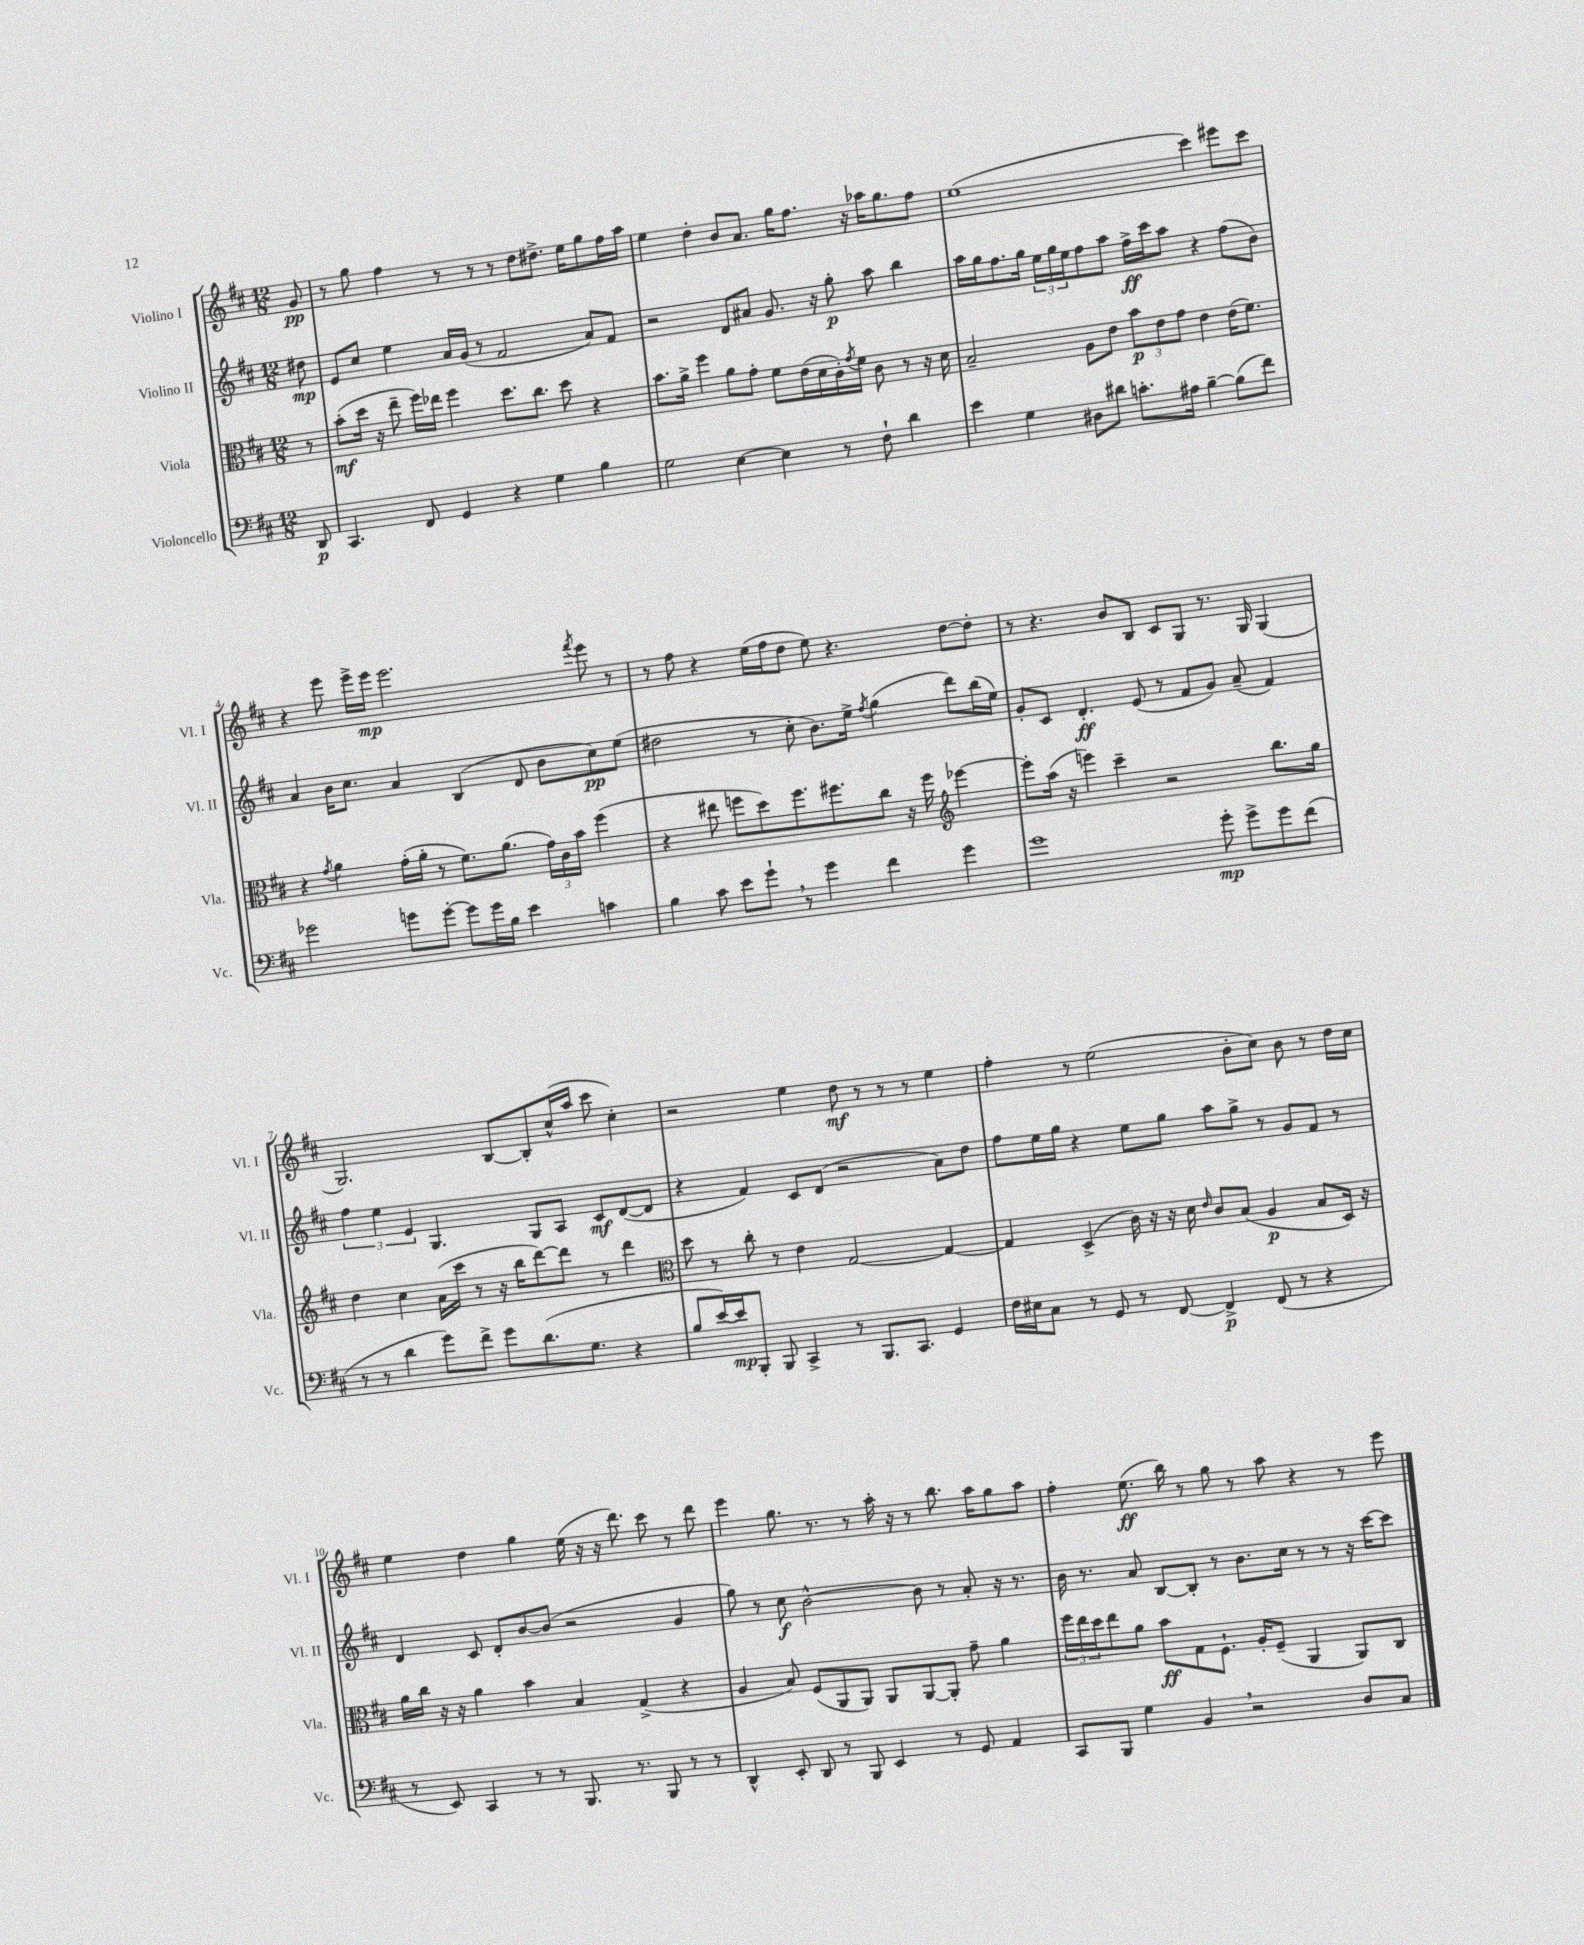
<<
\new StaffGroup <<
\new Staff = "s0" \with { instrumentName = "Violino I" shortInstrumentName = "Vl. I" } {
    \clef treble \key d \major \numericTimeSignature \time 12/8 \partial 8
    g'8\pp |
    r8 g''8 fis''4 r8 r8 r8 d''8 dis''8.-> e''16 g''8 fis''16 a''16 |
    e''4 d''4-. b'8 a'8. g''16 fis''8. r16 aes''16 g''8. fis''8 |
    e''1( cis'''4) eis'''8 cis'''8 |
    r4 e'''8 e'''16-> e'''16\mp e'''2. \acciaccatura { fis'''8 } e'''8 r8 |
    r8 fis''8 r4 e''16( fis''16 d''8 e''8) r4. d''8~ d''8-. |
    r8 r4. b'8 b8 cis'8 g8 r8. g16 g4( |
    g2.) b8~ b8-. cis''16-^( a''16 cis'''8 cis''4-.) |
    r2 e''4 d''8\mf r8 r8 r8 e''4 |
    fis''4-. r8 e''2( b'8-. cis''8) b'8 r8 d''16 cis''16 |
    e''4 d''4 g''4 e''16( r16 r16 d'''8.) cis'''8 r8 d'''8 |
    e'''4 g''8. r8. r8 a''16-. r16 r8 b''8. a''16 g''8 a''8 |
    fis''4-. e''8.\ff( b''16) r8 g''8 r8 a''8 r4 r8 e'''8 \bar "|." |
}
\new Staff = "s1" \with { instrumentName = "Violino II" shortInstrumentName = "Vl. II" } {
    \clef treble \key d \major \numericTimeSignature \time 12/8 \partial 8
    dis''8\mp |
    e'8 cis''8 e''4 a'16 g'16( r8 fis'2 a'8) fis'8 |
    r2 d'8 ais'8 g'8. r16 g''8-.\p a''8 b''4 |
    a''16 g''16 fis''8. g''16 \tuplet 3/2 { e''16 g''16 e''16 } fis''8 a''8 fis''16->\ff cis'''16 a''8 r4 fis''8( b'8) |
    a'4 b'16 cis''8. a'4 b4( d'8 b'8 cis''8\pp) e''8( |
    dis''2 r8 cis''8-. b'8.) e''16-> \acciaccatura { fis''8 } g''4( d'''8) b''16( e''16) |
    g'8-. cis'8 d'4.-.\ff e'8( r8 fis'8 g'8) a'8--( fis'4) |
    \tuplet 3/2 { fis''4 e''4 e'4 } g4. g8 a8 cis'8\mf d'8~( d'8 |
    r4 fis'4) cis'8 d'8( r2 a'8) d''8 |
    fis''8 e''16 g''16 r4 e''8 g''8 a''8 g''8-> r8 g'8 fis'8 r8 |
    d'4 cis'8 d'8-. b'8~ b'8( r2 g'4 |
    g''8) r8 cis''8\f b'2~-^ b'8 r8 a'8-. r16 r8. |
    b'16 r8. a'8 b8~ b8-. r8 b'8. cis''16 r8 r8 r16 cis'''16~ cis'''8 \bar "|." |
}
\new Staff = "s2" \with { instrumentName = "Viola" shortInstrumentName = "Vla." } {
    \clef alto \key d \major \numericTimeSignature \time 12/8 \partial 8
    r8 |
    b'8-.\mf( d''16 r16 e''8-- fis''16) ees''16 fis''4 d''8. cis''8. d''8 r4 |
    b'8. a'16-> fis''4 a'8 g'8-. fis'8 e'16( d'16 cis'16-.) \acciaccatura { g'8 } fis'16 cis'8 r8 r16 d'16 |
    b2-- a8 e'8 \tuplet 3/2 { b'8\p e'8 g'8 } e'4 e'16( fis'8.) |
    r4 \acciaccatura { g'8 } a'4 g'16-.( a'16-. r8 fis'8.) a'8.( \tuplet 3/2 { g'16) cis'16 b'16 } fis''4( |
    r4 eis''8 f''8 d''8) f''8. fis''8. cis''8 r16 fis''16 \clef treble ees'''4~ |
    ees'''8-. a''16( r16 e'''4) cis'''4-- r2 b''8. g''16 |
    d''4 cis''4 a'16( cis'''16 r8 r16 b''16 d'''8~) d'''8 r8 d'''4 |
    \clef alto d''8 r8 cis''8-. r8 e'4 g2~ g4~ |
    g4 d4->( cis'16) r16 r16 d'16 \grace { e'16 } cis'8 b8( a4\p b8 d16) r16 |
    a'16 cis''16 r16 r16 a'4 b'4 b4 g4->( r4 |
    a4 b8) fis8( a,8 a,8) a,8 a,8~ a,8-. g'8-- a'4 |
    \tuplet 3/2 { fis''16 e''16 d''16 } e''8 a'8 b'8\ff g8 fis8.-! a16-. fis8--( a,4 a,8) cis8 \bar "|." |
}
\new Staff = "s3" \with { instrumentName = "Violoncello" shortInstrumentName = "Vc." } {
    \clef bass \key d \major \numericTimeSignature \time 12/8 \partial 8
    d,8\p |
    cis,4. fis,8 g,4 r4 g4 b4 |
    g2 e4~ e4 r8 fis8-! d'4 |
    e'4 g4 dis8 dis'8 c'8.-. ais16 b4~-- b8( fis'8) |
    ges'2 g'8 g'8~-. g'8 g'16 b16 e'4 c'4 |
    b4 cis'8 e'8 g'8-! \breathe r8 g'4 fis'4 g'4 |
    g'1 g'8-.\mp g'8-> g'8 fis'8( |
    r8 r8 d'4 g'8) fis'8-> g'8 d'8.( g8. r4 |
    b8 e'16~) e'16\mp b,,8-. b,,8 cis,4-> r8 b,,8. cis,8. g,4 |
    fis16 eis16 cis8 r8 g,8 r8 fis,8~ fis,4->\p fis,8( r8 r4 |
    r8 e,8) cis,4 r8 r8 b,,8. r8. b,,8 r8 r8 |
    d,4-^ e,8-. d,8 r8 b,,8 e,4 r8 g,8 a,4 |
    cis,8 b,,8 g4 b,4 \breathe r2 d8 cis8 \bar "|." |
}
>>
>>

++++

- _Challenge_
Reproduce all of the notation in the data above character for character, leaving out the picture.

- _Solution below_
<<
\new StaffGroup <<
\new Staff = "s0" \with { instrumentName = "Violino I" shortInstrumentName = "Vl. I" } {
    \clef treble \key d \major \numericTimeSignature \time 12/8 \partial 8
    g'8\pp |
    r8 g''8 fis''4 r8 r8 r8 d''8 dis''8.-> e''16 g''8 fis''16 a''16 |
    e''4 d''4-. b'8 a'8. g''16 fis''8. r16 aes''16 g''8. fis''8 |
    e''1( cis'''4) eis'''8 cis'''8 |
    r4 e'''8 e'''16-> e'''16\mp e'''2. \acciaccatura { fis'''8 } e'''8 r8 |
    r8 fis''8 r4 e''16( fis''16 d''8 e''8) r4. d''8~ d''8-. |
    r8 r4. b'8 b8 cis'8 g8 r8. g16 g4( |
    g2.) b8~ b8-. cis''16-^( a''16 cis'''8 cis''4-.) |
    r2 e''4 d''8\mf r8 r8 r8 e''4 |
    fis''4-. r8 e''2( b'8-. cis''8) b'8 r8 d''16 cis''16 |
    e''4 d''4 g''4 e''16( r16 r16 d'''8.) cis'''8 r8 d'''8 |
    e'''4 g''8. r8. r8 a''16-. r16 r8 b''8. a''16 g''8 a''8 |
    fis''4-. e''8.\ff( b''16) r8 g''8 r8 a''8 r4 r8 e'''8 \bar "|." |
}
\new Staff = "s1" \with { instrumentName = "Violino II" shortInstrumentName = "Vl. II" } {
    \clef treble \key d \major \numericTimeSignature \time 12/8 \partial 8
    dis''8\mp |
    e'8 cis''8 e''4 a'16 g'16( r8 fis'2 a'8) fis'8 |
    r2 d'8 ais'8 g'8. r16 g''8-.\p a''8 b''4 |
    a''16 g''16 fis''8. g''16 \tuplet 3/2 { e''16 g''16 e''16 } fis''8 a''8 fis''16->\ff cis'''16 a''8 r4 fis''8( b'8) |
    a'4 b'16 cis''8. a'4 b4( d'8 b'8 cis''8\pp) e''8( |
    dis''2 r8 cis''8-. b'8.) e''16-> \acciaccatura { fis''8 } g''4( d'''8) b''16( e''16) |
    g'8-. cis'8 d'4.-.\ff e'8( r8 fis'8 g'8) a'8--( fis'4) |
    \tuplet 3/2 { fis''4 e''4 e'4 } g4. g8 a8 cis'8\mf d'8~( d'8 |
    r4 fis'4) cis'8 d'8( r2 a'8) d''8 |
    fis''8 e''16 g''16 r4 e''8 g''8 a''8 g''8-> r8 g'8 fis'8 r8 |
    d'4 cis'8 d'8-. b'8~ b'8( r2 g'4 |
    g''8) r8 cis''8\f b'2~-^ b'8 r8 a'8-. r16 r8. |
    b'16 r8. a'8 b8~ b8-. r8 b'8. cis''16 r8 r8 r16 cis'''16~ cis'''8 \bar "|." |
}
\new Staff = "s2" \with { instrumentName = "Viola" shortInstrumentName = "Vla." } {
    \clef alto \key d \major \numericTimeSignature \time 12/8 \partial 8
    r8 |
    b'8-.\mf( d''16 r16 e''8-- fis''16) ees''16 fis''4 d''8. cis''8. d''8 r4 |
    b'8. a'16-> fis''4 a'8 g'8-. fis'8 e'16( d'16 cis'16-.) \acciaccatura { g'8 } fis'16 cis'8 r8 r16 d'16 |
    b2-- a8 e'8 \tuplet 3/2 { b'8\p e'8 g'8 } e'4 e'16( fis'8.) |
    r4 \acciaccatura { g'8 } a'4 g'16-.( a'16-. r8 fis'8.) a'8.( \tuplet 3/2 { g'16) cis'16 b'16 } fis''4( |
    r4 eis''8 f''8 d''8) f''8. fis''8. cis''8 r16 fis''16 \clef treble ees'''4~ |
    ees'''8-. a''16( r16 e'''4) cis'''4-- r2 b''8. g''16 |
    d''4 cis''4 a'16( cis'''16 r8 r16 b''16 d'''8~) d'''8 r8 d'''4 |
    \clef alto d''8 r8 cis''8-. r8 e'4 g2~ g4~ |
    g4 d4->( cis'16) r16 r16 d'16 \grace { e'16 } cis'8 b8( a4\p b8 d16) r16 |
    a'16 cis''16 r16 r16 a'4 b'4 b4 g4->( r4 |
    a4 b8) fis8( a,8 a,8) a,8 a,8~ a,8-. g'8-- a'4 |
    \tuplet 3/2 { fis''16 e''16 d''16 } e''8 a'8 b'8\ff g8 fis8.-! a16-. fis8--( a,4 a,8) cis8 \bar "|." |
}
\new Staff = "s3" \with { instrumentName = "Violoncello" shortInstrumentName = "Vc." } {
    \clef bass \key d \major \numericTimeSignature \time 12/8 \partial 8
    d,8\p |
    cis,4. fis,8 g,4 r4 g4 b4 |
    g2 e4~ e4 r8 fis8-! d'4 |
    e'4 g4 dis8 dis'8 c'8.-. ais16 b4~-- b8( fis'8) |
    ges'2 g'8 g'8~-. g'8 g'16 b16 e'4 c'4 |
    b4 cis'8 e'8 g'8-! \breathe r8 g'4 fis'4 g'4 |
    g'1 g'8-.\mp g'8-> g'8 fis'8( |
    r8 r8 d'4 g'8) fis'8-> g'8 d'8.( g8. r4 |
    b8 e'16~) e'16\mp b,,8-. b,,8 cis,4-> r8 b,,8. cis,8. g,4 |
    fis16 eis16 cis8 r8 g,8 r8 fis,8~ fis,4->\p fis,8( r8 r4 |
    r8 e,8) cis,4 r8 r8 b,,8. r8. b,,8 r8 r8 |
    d,4-^ e,8-. d,8 r8 b,,8 e,4 r8 g,8 a,4 |
    cis,8 b,,8 g4 b,4 \breathe r2 d8 cis8 \bar "|." |
}
>>
>>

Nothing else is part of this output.